PROBLEM DETAILS: Where a picture occurs in the data, omit it, and copy all remaining data exactly.

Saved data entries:
○ ○ ○

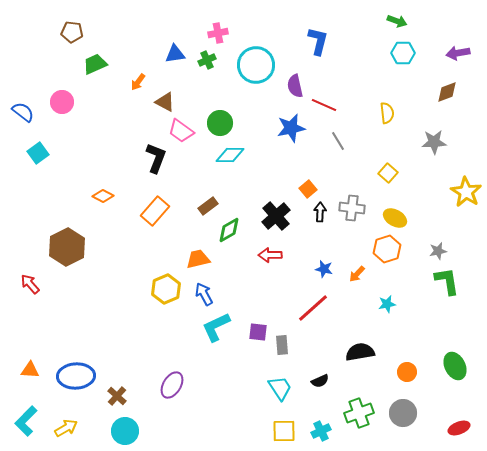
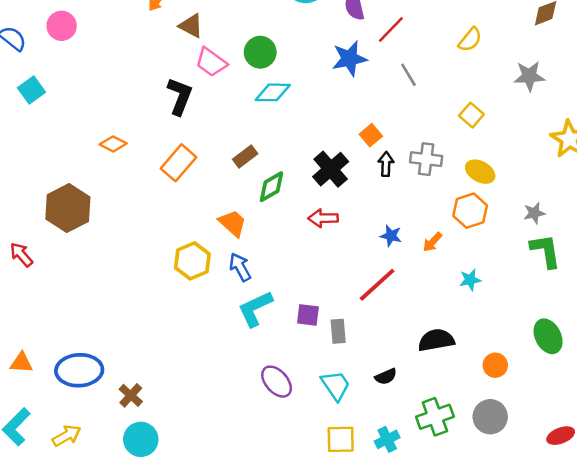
red line: (324, 105) -> (391, 30), turned -70
yellow semicircle: (387, 113) -> (470, 40), turned 45
orange trapezoid: (198, 259) -> (233, 223), turned 55
green ellipse: (455, 366) -> (548, 336), moved
purple ellipse: (172, 385) -> (277, 382), moved, turned -72

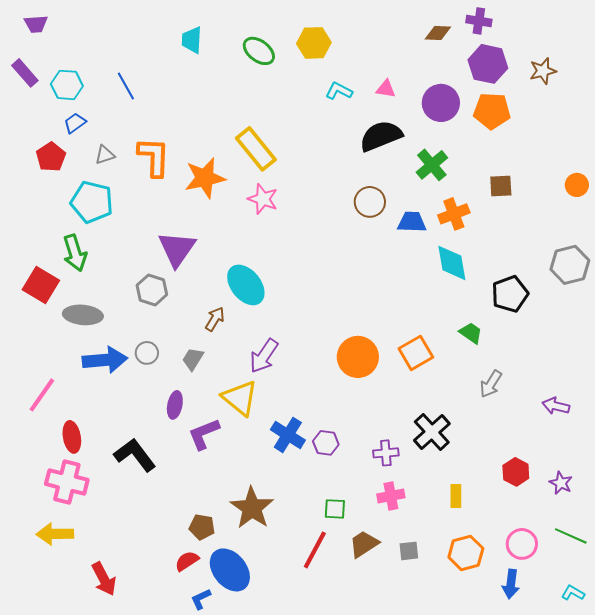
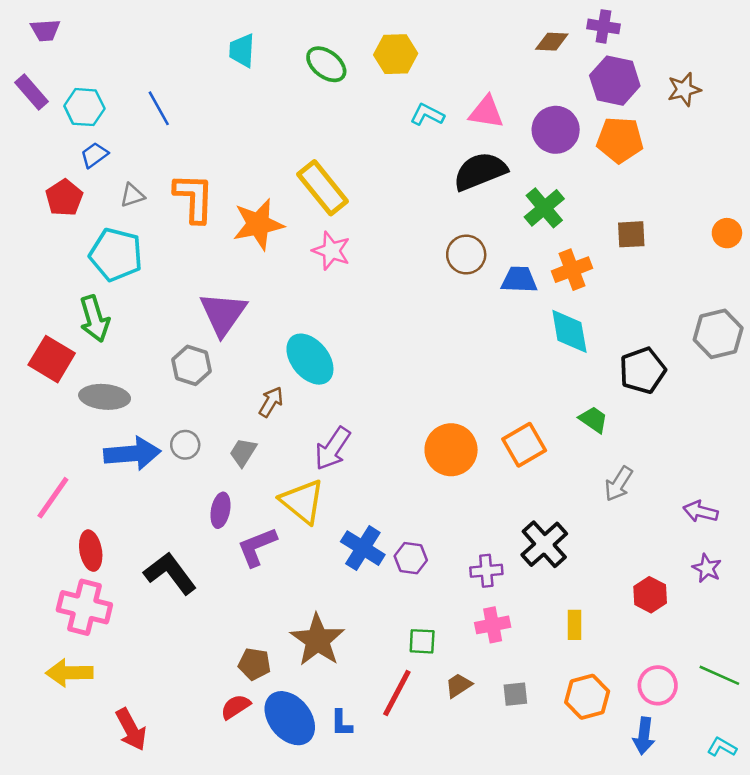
pink triangle: (386, 89) -> (486, 112), size x1.4
purple star: (561, 483) -> (707, 568), moved
brown trapezoid: (364, 544) -> (459, 685), size x0.7
blue L-shape: (201, 599) -> (341, 723), moved, turned -65

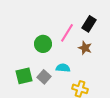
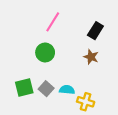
pink line: (67, 33) -> (53, 22), moved
cyan semicircle: (63, 68) -> (67, 90), moved

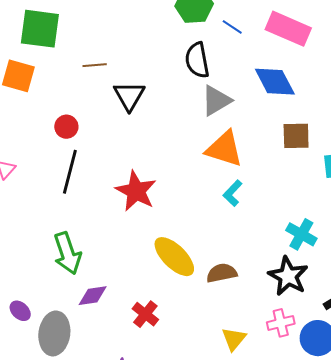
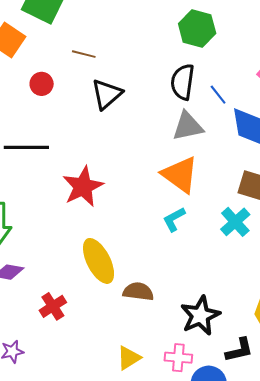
blue line: (232, 27) -> (218, 95), moved
red circle: (66, 127) -> (42, 84), moved
black line: (70, 172) -> (26, 147), turned 57
cyan cross: (301, 234) -> (235, 222), moved

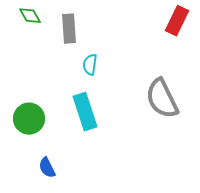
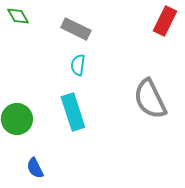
gray rectangle: (69, 29) -> (76, 29), moved, turned -60

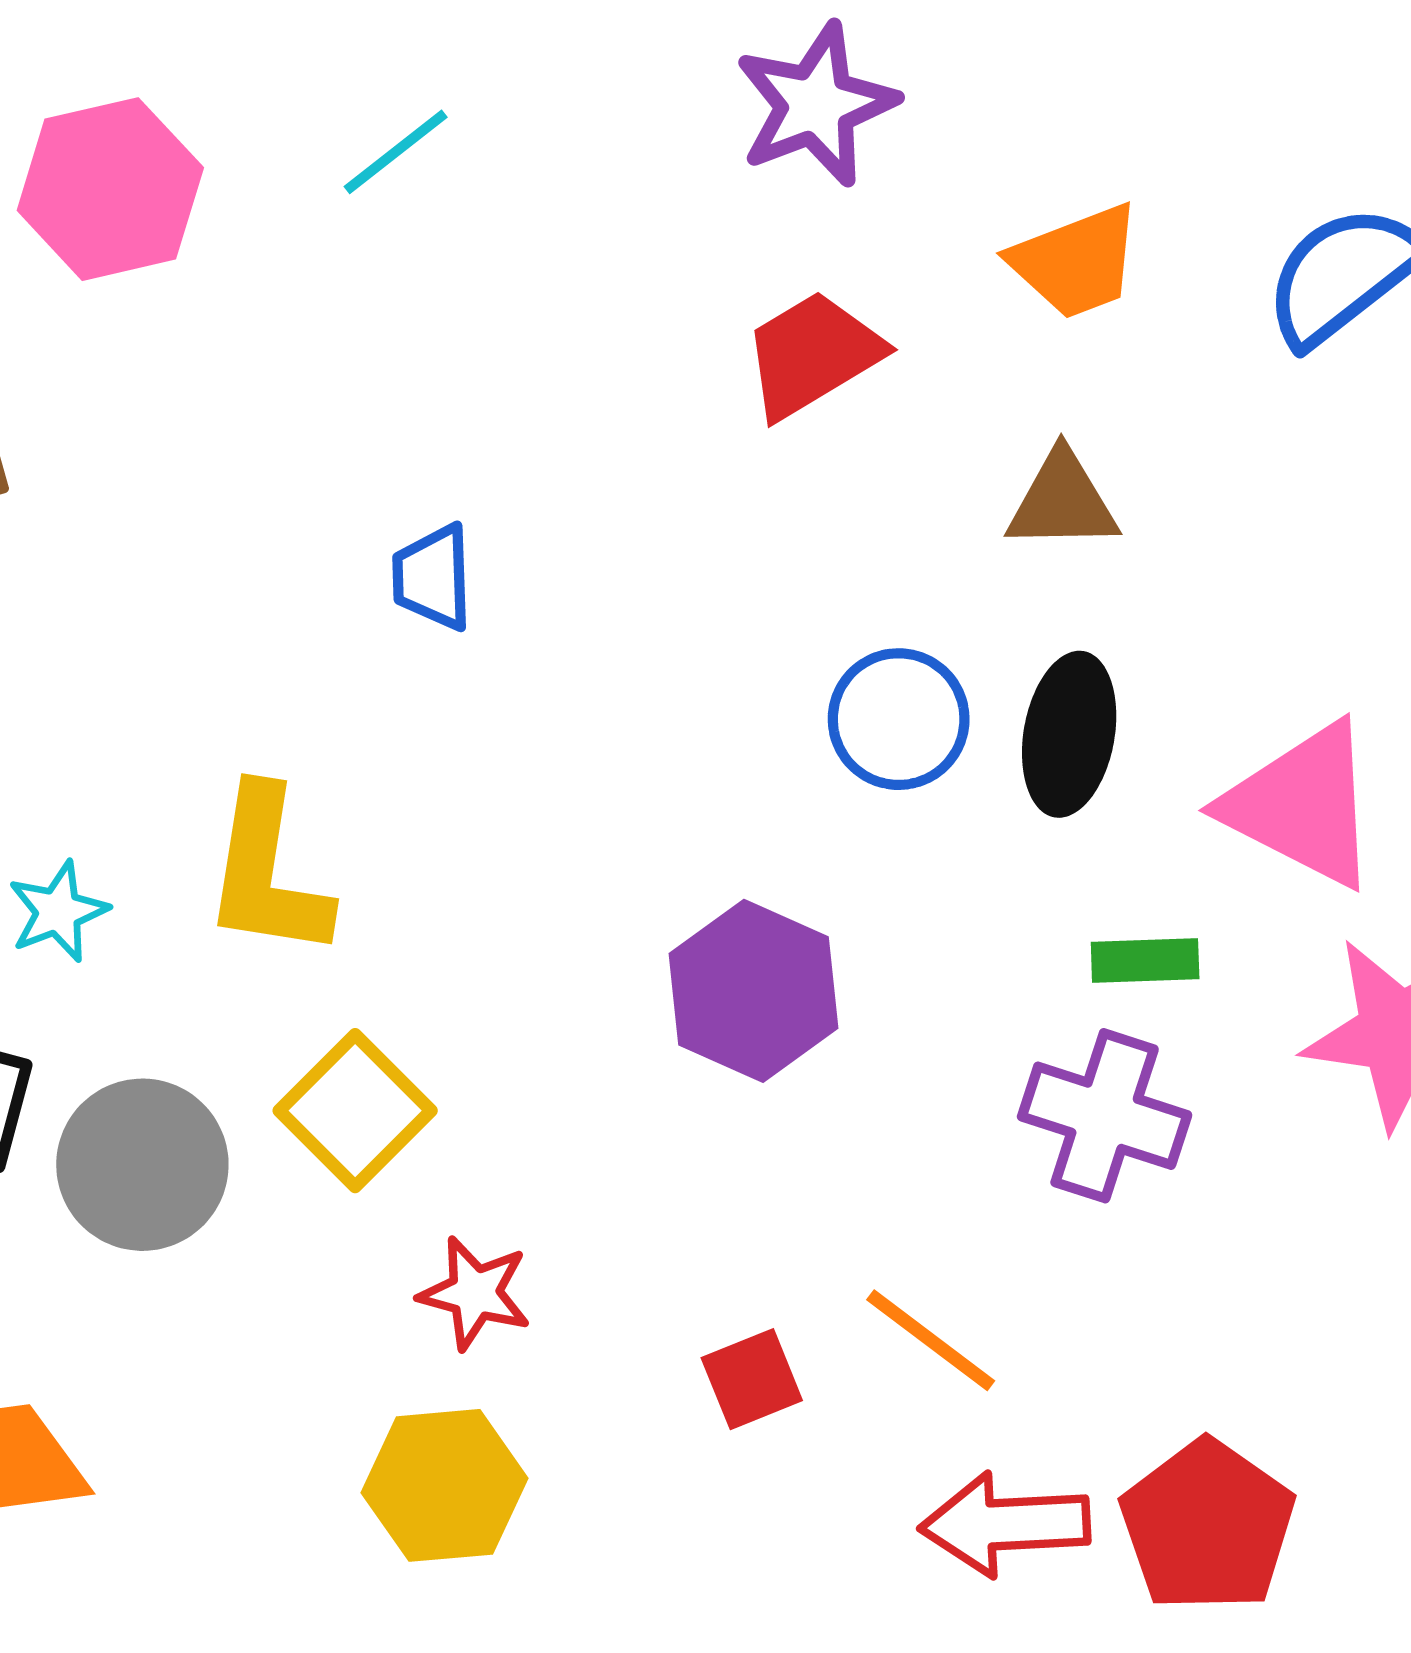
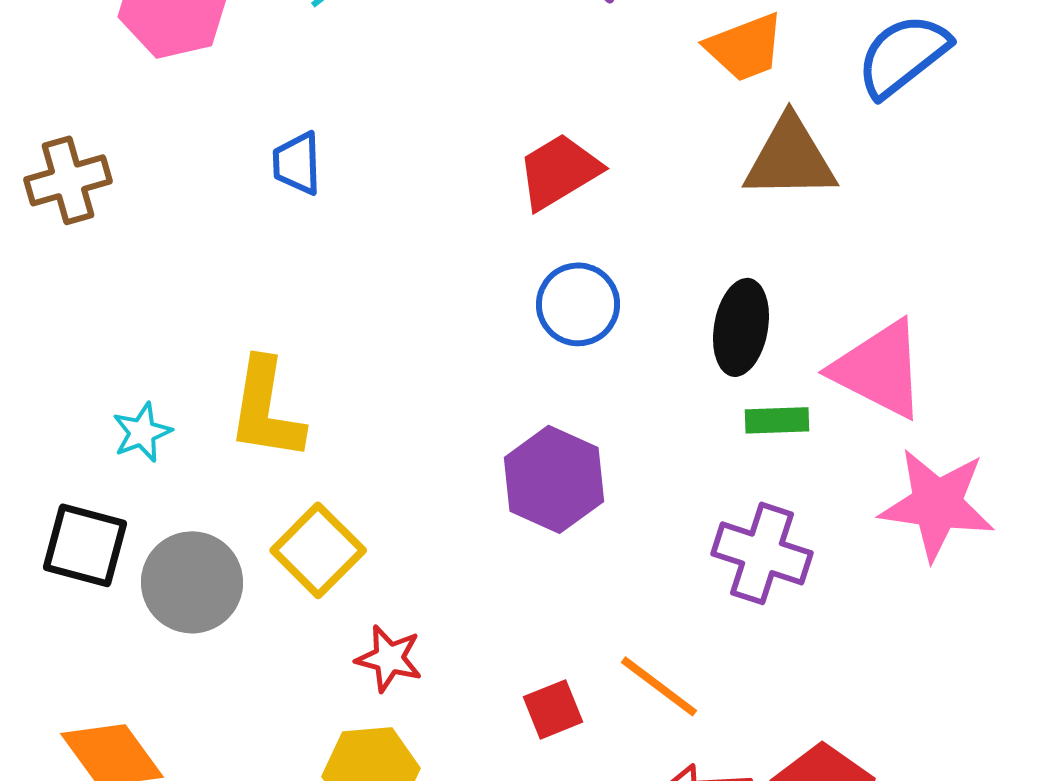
red trapezoid: (813, 354) -> (559, 171), moved
brown triangle: (1062, 501) -> (790, 158), moved, size x1.4
blue trapezoid: (433, 577) -> (297, 163), moved
blue circle: (899, 719) -> (578, 304), moved
green rectangle: (1145, 960) -> (777, 420), moved

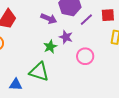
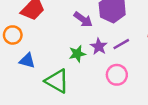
purple line: (86, 20) -> (121, 44), moved
blue triangle: (16, 85) -> (27, 61), moved

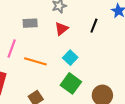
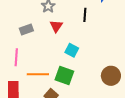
orange line: (35, 61) -> (38, 74), moved
green square: (71, 83) -> (64, 75), moved

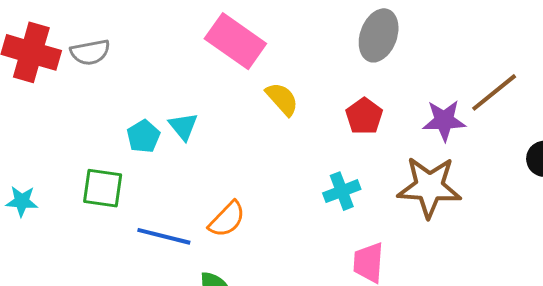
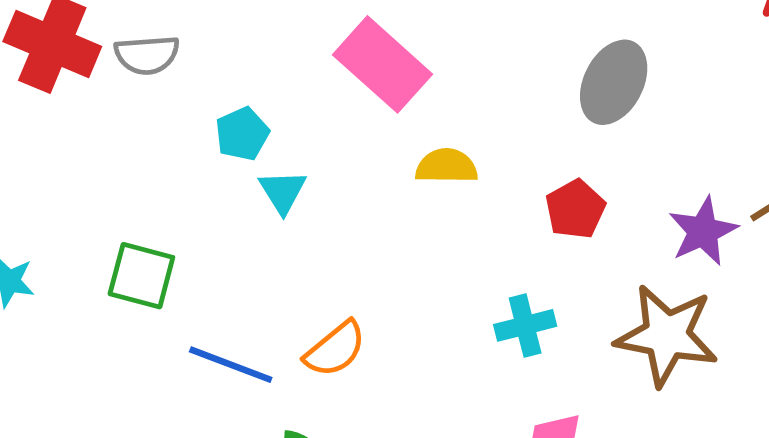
yellow semicircle: (282, 99) -> (447, 166), turned -54
purple star: (444, 120) -> (703, 231), turned -30
cyan pentagon: (143, 136) -> (242, 134), moved

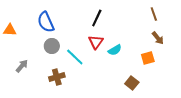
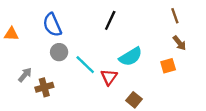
red triangle: (96, 42) -> (109, 77), moved
cyan semicircle: (115, 50) -> (131, 57), size x1.5
brown cross: (57, 77) -> (44, 87), moved
brown square: (132, 83) -> (134, 100), moved

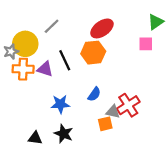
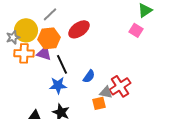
red ellipse: (102, 28) -> (79, 29), moved
pink square: (146, 44) -> (136, 30), turned 32
orange hexagon: (93, 53) -> (49, 38), moved
black line: (65, 60) -> (62, 64), moved

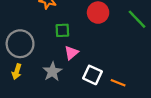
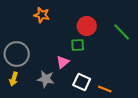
green square: (62, 30) -> (78, 45), moved
gray star: (52, 72) -> (46, 79), turned -30

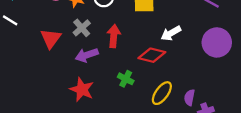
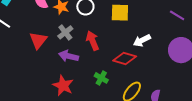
red arrow: (114, 36) -> (93, 41), turned -30
purple arrow: (87, 55) -> (69, 56), turned 30

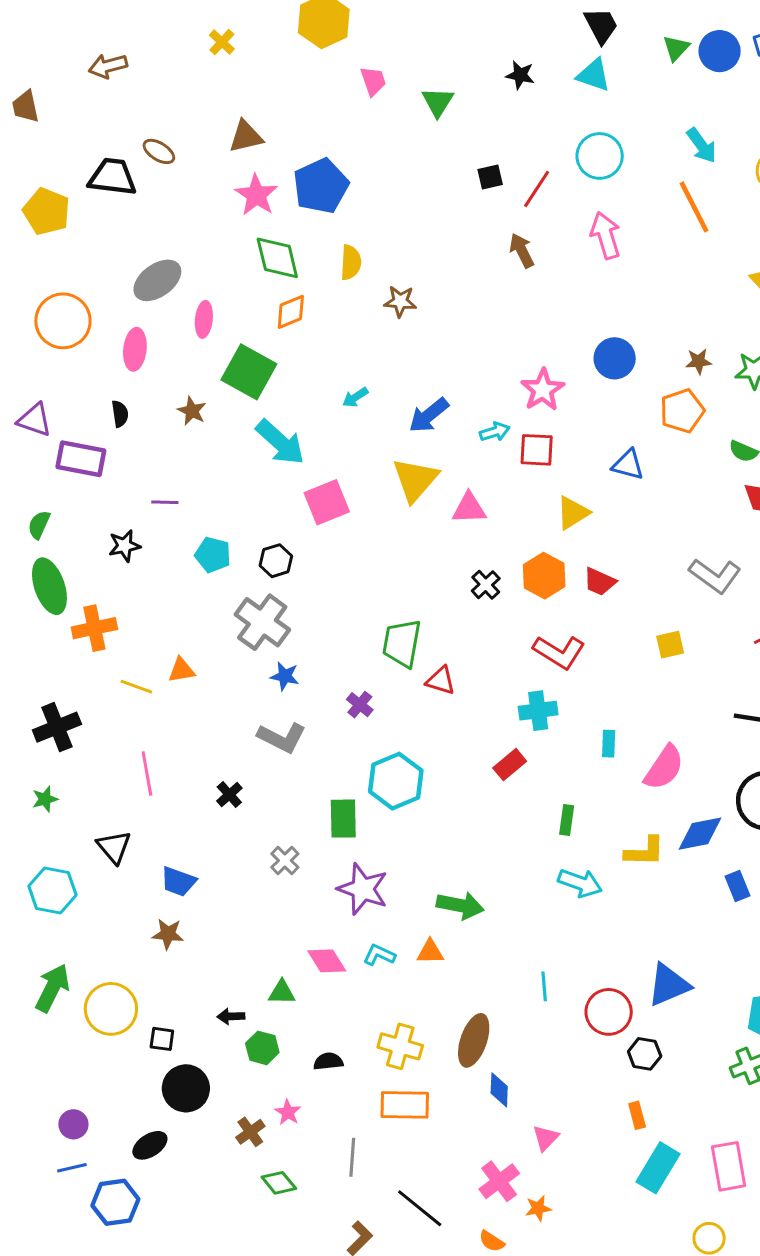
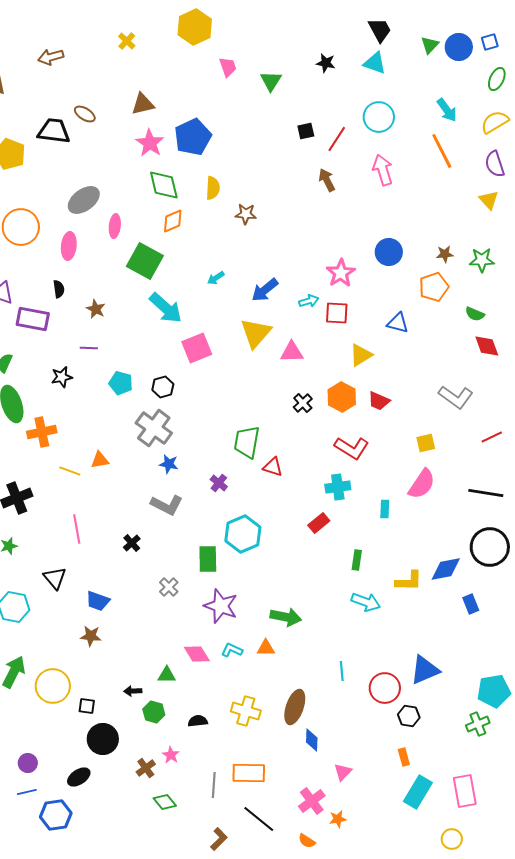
brown star: (192, 411) -> (96, 309), moved
pink semicircle: (664, 768) -> (422, 484), moved
orange rectangle: (405, 1105) -> (249, 773), moved

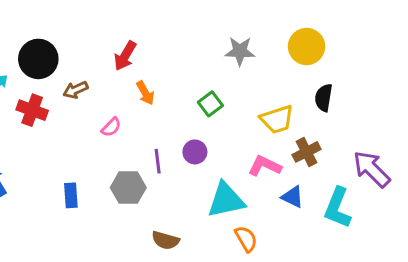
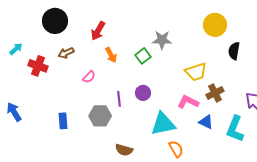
gray star: (240, 51) -> (162, 40), moved
black circle: (38, 59) -> (55, 21), moved
black semicircle: (324, 98) -> (234, 51), moved
green square: (210, 104) -> (143, 56), moved

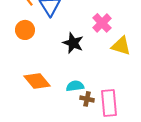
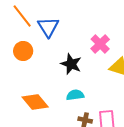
cyan semicircle: (75, 86) -> (75, 95), moved

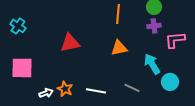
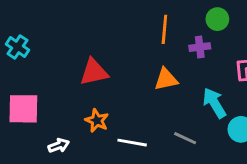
purple cross: (154, 26) -> (200, 47), moved
orange star: (65, 89) -> (97, 121), moved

○ ○ ○

RESULT BELOW:
red line: (324, 105) -> (391, 30), turned -70
yellow semicircle: (387, 113) -> (470, 40), turned 45
orange trapezoid: (198, 259) -> (233, 223), turned 55
green ellipse: (455, 366) -> (548, 336), moved
purple ellipse: (172, 385) -> (277, 382), moved, turned -72

pink triangle: (386, 89) -> (486, 112), size x1.4
purple star: (561, 483) -> (707, 568), moved
brown trapezoid: (364, 544) -> (459, 685), size x0.7
blue L-shape: (201, 599) -> (341, 723), moved, turned -65

pink line: (67, 33) -> (53, 22), moved
cyan semicircle: (63, 68) -> (67, 90), moved

blue line: (232, 27) -> (218, 95), moved
red circle: (66, 127) -> (42, 84), moved
black line: (70, 172) -> (26, 147), turned 57
cyan cross: (301, 234) -> (235, 222), moved

gray rectangle: (69, 29) -> (76, 29), moved, turned -60

red trapezoid: (813, 354) -> (559, 171), moved
brown triangle: (1062, 501) -> (790, 158), moved, size x1.4
blue trapezoid: (433, 577) -> (297, 163), moved
blue circle: (899, 719) -> (578, 304), moved
green rectangle: (1145, 960) -> (777, 420), moved

purple line: (86, 20) -> (121, 44), moved
blue triangle: (16, 85) -> (27, 61), moved

orange line: (35, 61) -> (38, 74), moved
green square: (71, 83) -> (64, 75), moved

yellow semicircle: (282, 99) -> (447, 166), turned -54
purple star: (444, 120) -> (703, 231), turned -30
cyan pentagon: (143, 136) -> (242, 134), moved

red triangle: (96, 42) -> (109, 77), moved
cyan semicircle: (115, 50) -> (131, 57), size x1.5
brown cross: (57, 77) -> (44, 87), moved
brown square: (132, 83) -> (134, 100), moved

red ellipse: (102, 28) -> (79, 29), moved
pink square: (146, 44) -> (136, 30), turned 32
orange hexagon: (93, 53) -> (49, 38), moved
black line: (65, 60) -> (62, 64), moved

green square: (62, 30) -> (78, 45), moved
gray star: (52, 72) -> (46, 79), turned -30

red arrow: (114, 36) -> (93, 41), turned -30
purple arrow: (87, 55) -> (69, 56), turned 30

brown star: (192, 411) -> (96, 309), moved
pink semicircle: (664, 768) -> (422, 484), moved
orange rectangle: (405, 1105) -> (249, 773), moved

gray star: (240, 51) -> (162, 40), moved
black circle: (38, 59) -> (55, 21), moved
black semicircle: (324, 98) -> (234, 51), moved
green square: (210, 104) -> (143, 56), moved

cyan semicircle: (75, 86) -> (75, 95), moved

purple cross: (154, 26) -> (200, 47), moved
orange star: (65, 89) -> (97, 121), moved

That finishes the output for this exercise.